## [EXERCISE]
Which lines of the listing below contain the word "tree"? Return them.

###

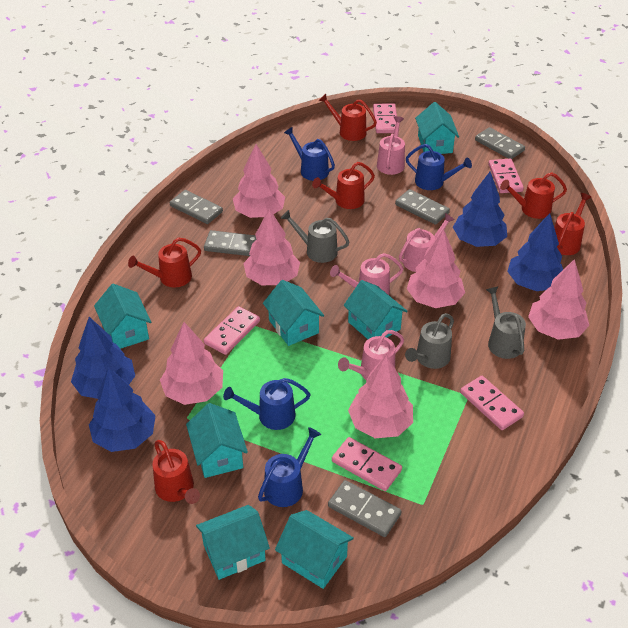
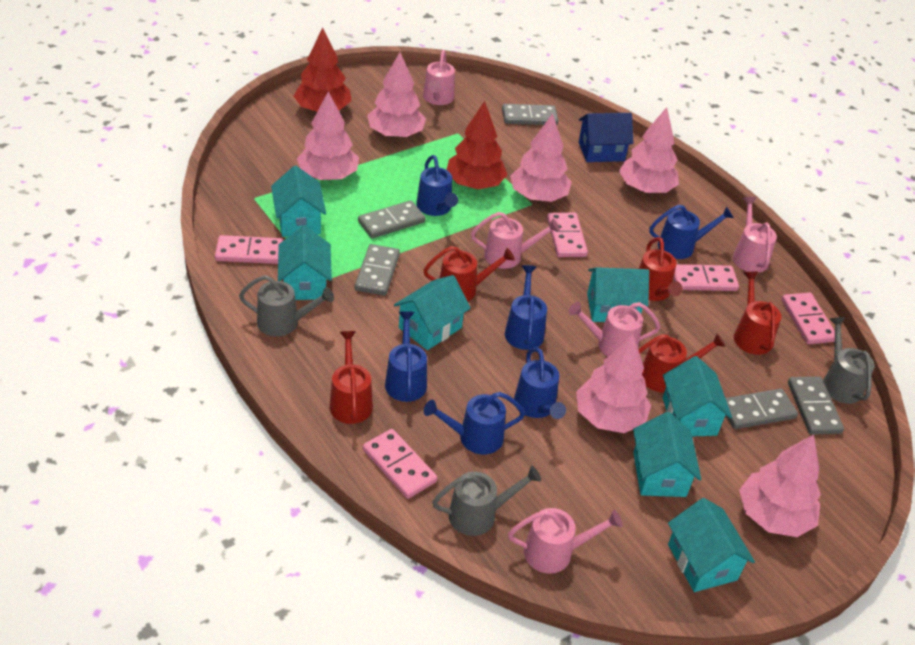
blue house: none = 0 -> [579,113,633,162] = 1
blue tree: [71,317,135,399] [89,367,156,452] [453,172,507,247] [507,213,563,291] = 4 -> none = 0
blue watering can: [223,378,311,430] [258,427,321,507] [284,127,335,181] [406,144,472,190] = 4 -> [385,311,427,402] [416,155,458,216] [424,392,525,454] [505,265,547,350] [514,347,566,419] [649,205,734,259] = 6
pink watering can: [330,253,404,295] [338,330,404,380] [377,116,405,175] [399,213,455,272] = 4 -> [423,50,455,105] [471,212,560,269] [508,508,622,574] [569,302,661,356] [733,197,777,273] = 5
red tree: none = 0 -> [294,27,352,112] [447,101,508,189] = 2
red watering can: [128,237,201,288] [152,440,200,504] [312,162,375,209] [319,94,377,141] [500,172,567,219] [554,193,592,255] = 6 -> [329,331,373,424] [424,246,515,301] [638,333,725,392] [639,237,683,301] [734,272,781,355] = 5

###

## [SOLVED EXERCISE]
blue tree: [71,317,135,399] [89,367,156,452] [453,172,507,247] [507,213,563,291] = 4 -> none = 0
red tree: none = 0 -> [294,27,352,112] [447,101,508,189] = 2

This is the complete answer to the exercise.